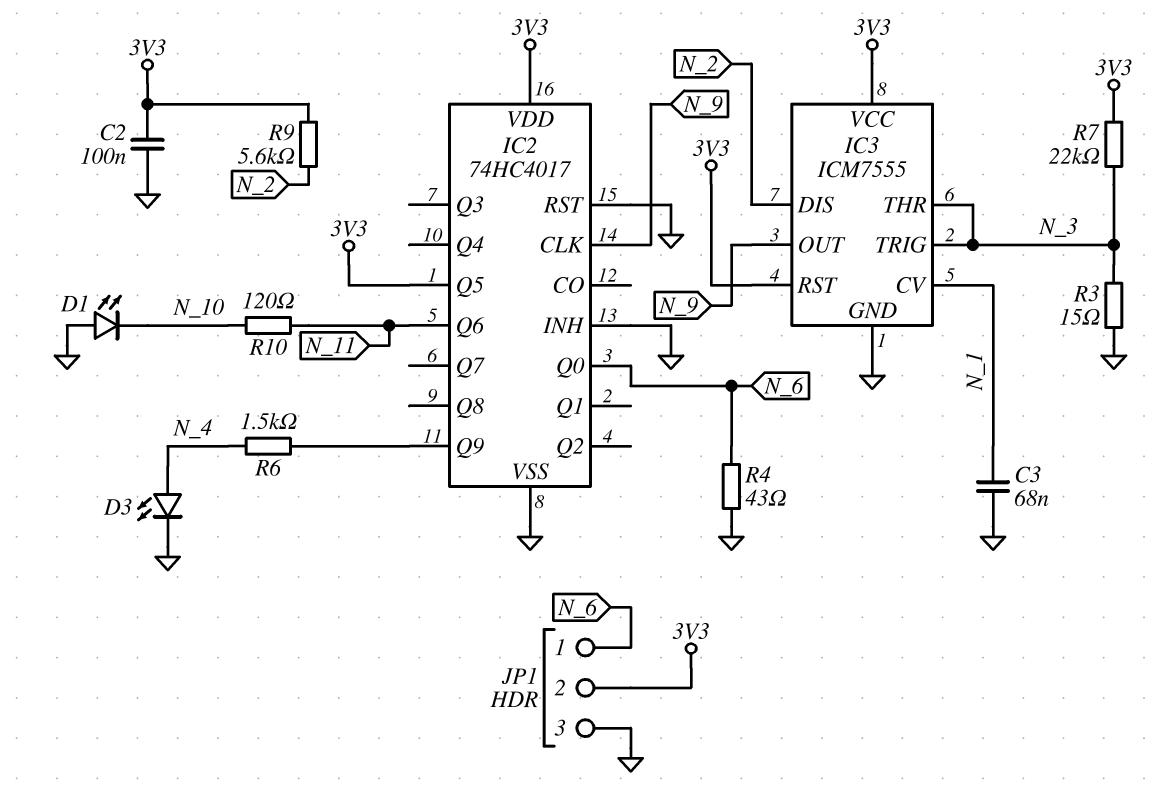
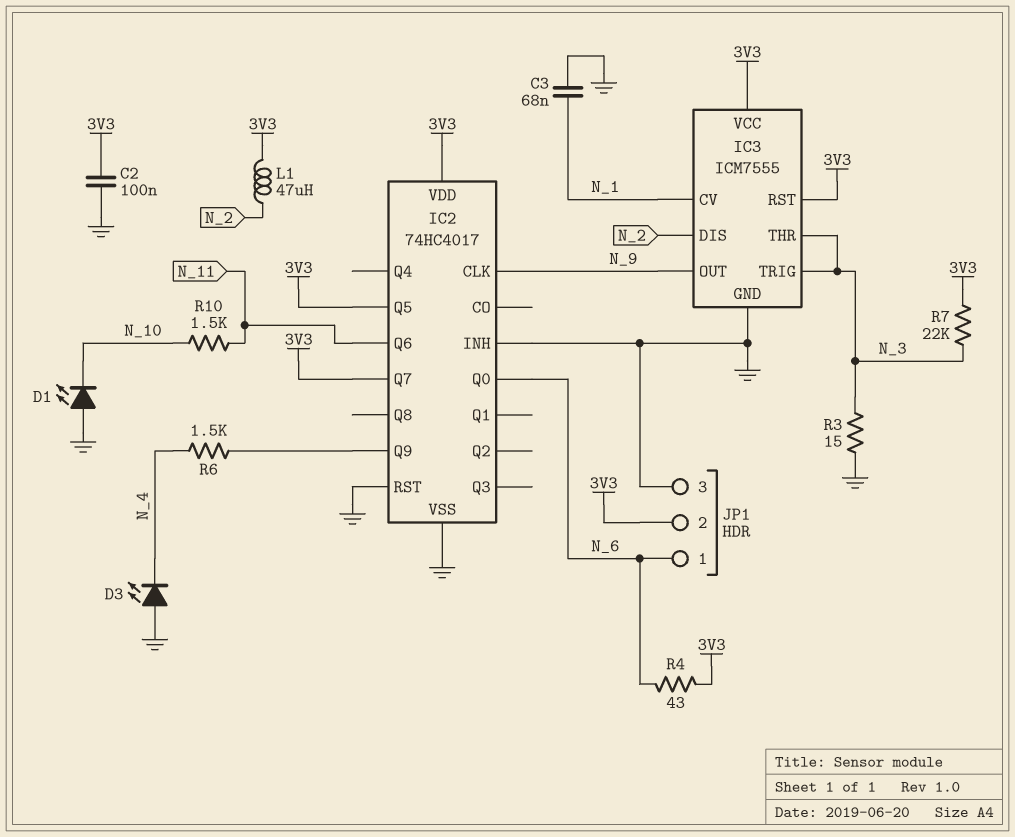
D3: LED (A N_4, K GND) -> LED (A GND, K N_4)
IC2 pin Q7: none -> 3V3
L1: none -> 47uH (3V3, N_2)
R4: 43 (GND, N_6) -> 43 (3V3, N_6)
R9: 5.6k (3V3, N_2) -> none
R10: 120 (N_10, N_11) -> 1.5k (N_10, N_11)

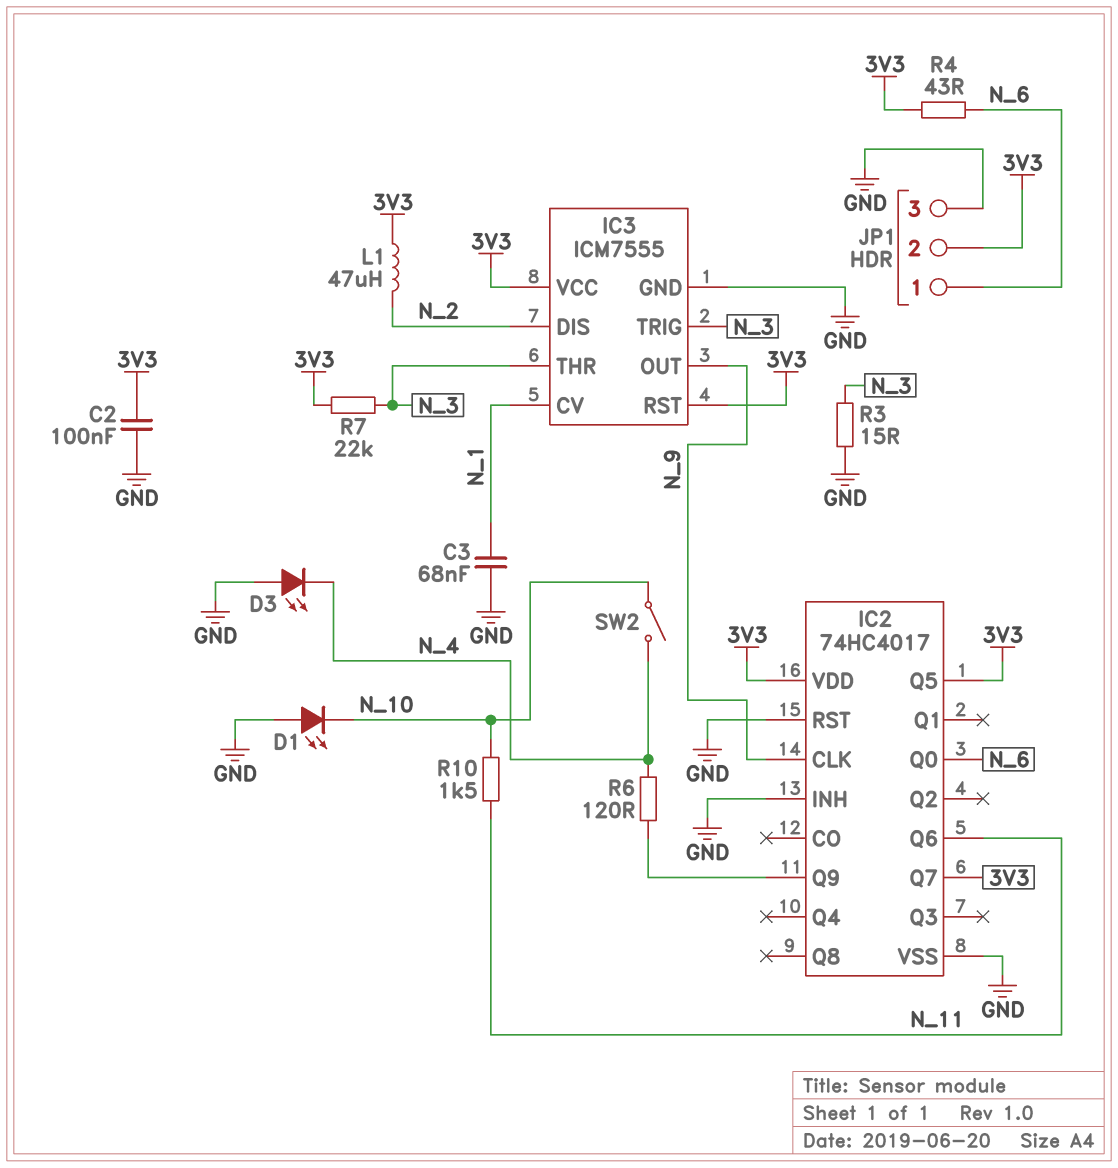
R6: 1.5k (IC2/Q9, N_4) -> 120 (IC2/Q9, N_4)
SW2: none -> switch (N_4, N_10)

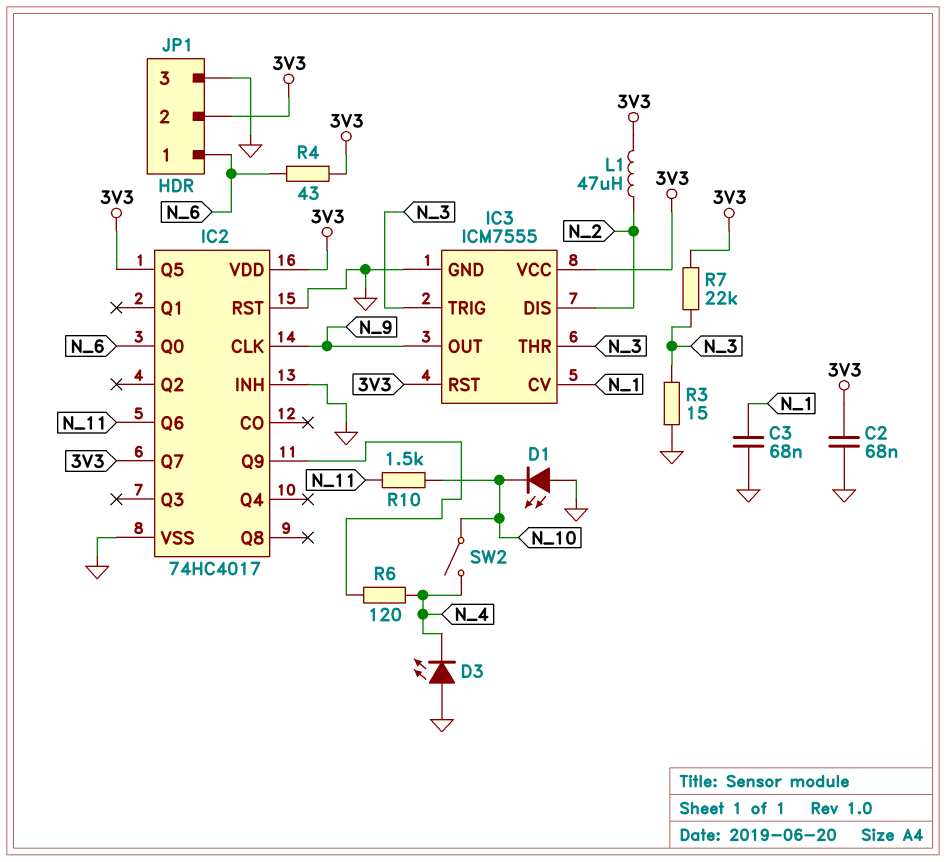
C2: 100nF (3V3, GND) -> 68nF (3V3, GND)

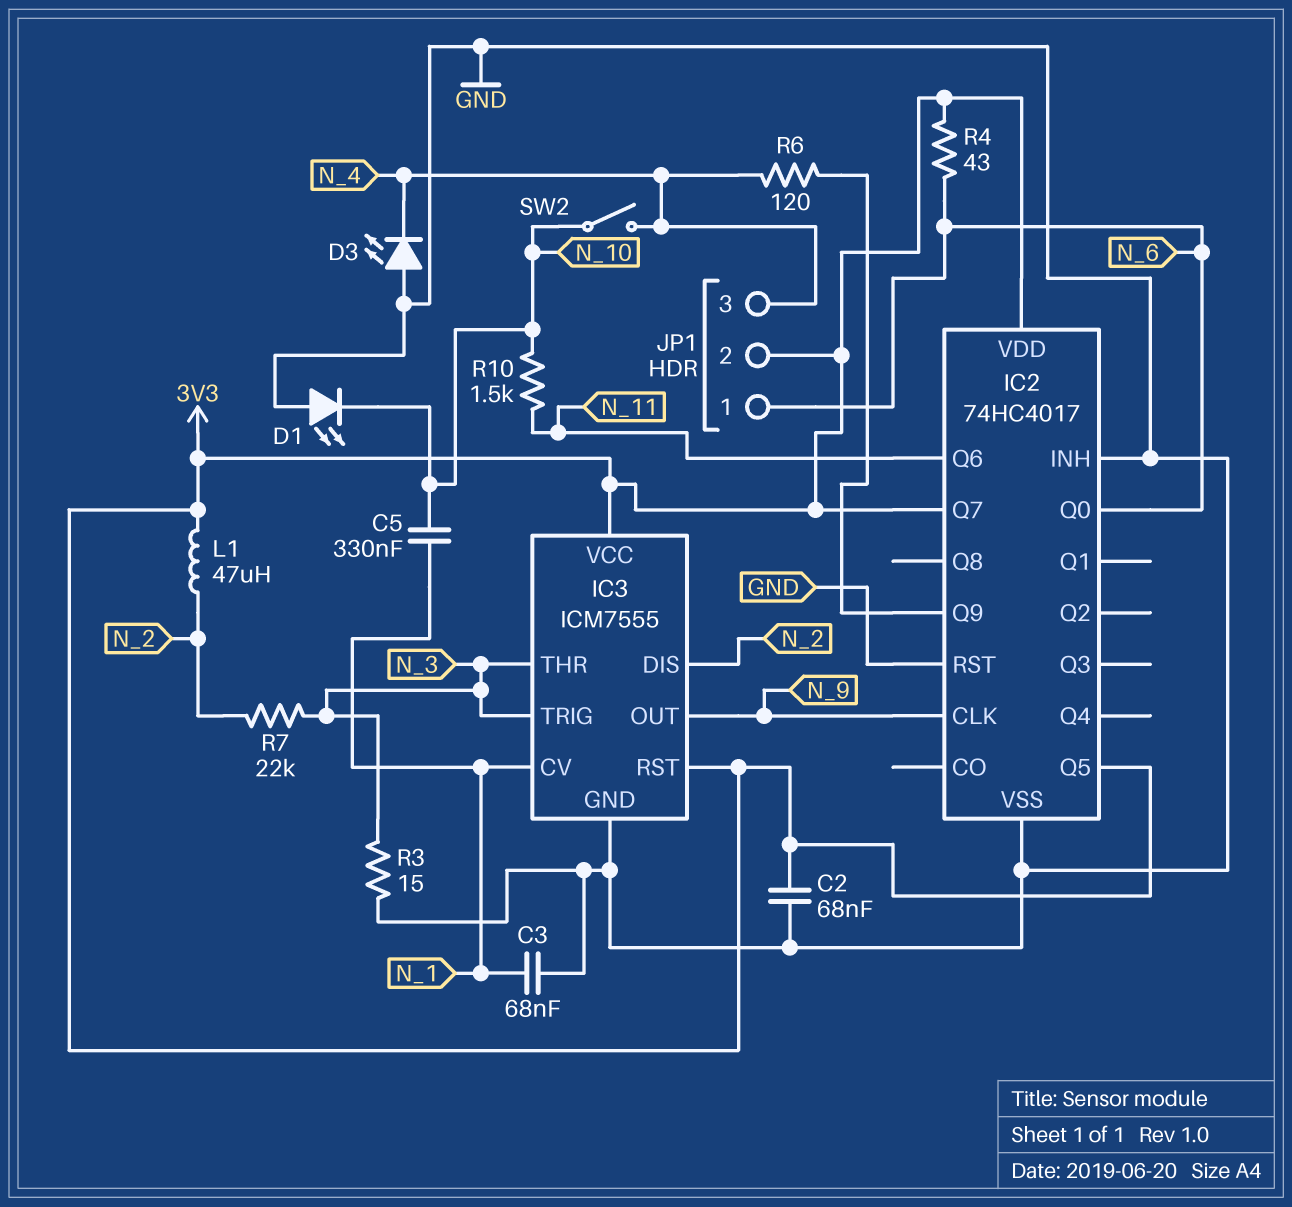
C5: none -> 330nF (N_1, N_10)
JP1 pin 3: GND -> N_4
R7: 22k (3V3, N_3) -> 22k (N_2, N_3)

● **TRY IT**:
Retype the records above exactly, starting at the line that contains "SW2: none -> switch (N_4, N_10)" and going through the last line, and leave out any pictures.

● **FINISHED TASK**:
SW2: none -> switch (N_4, N_10)

C2: 100nF (3V3, GND) -> 68nF (3V3, GND)

C5: none -> 330nF (N_1, N_10)
JP1 pin 3: GND -> N_4
R7: 22k (3V3, N_3) -> 22k (N_2, N_3)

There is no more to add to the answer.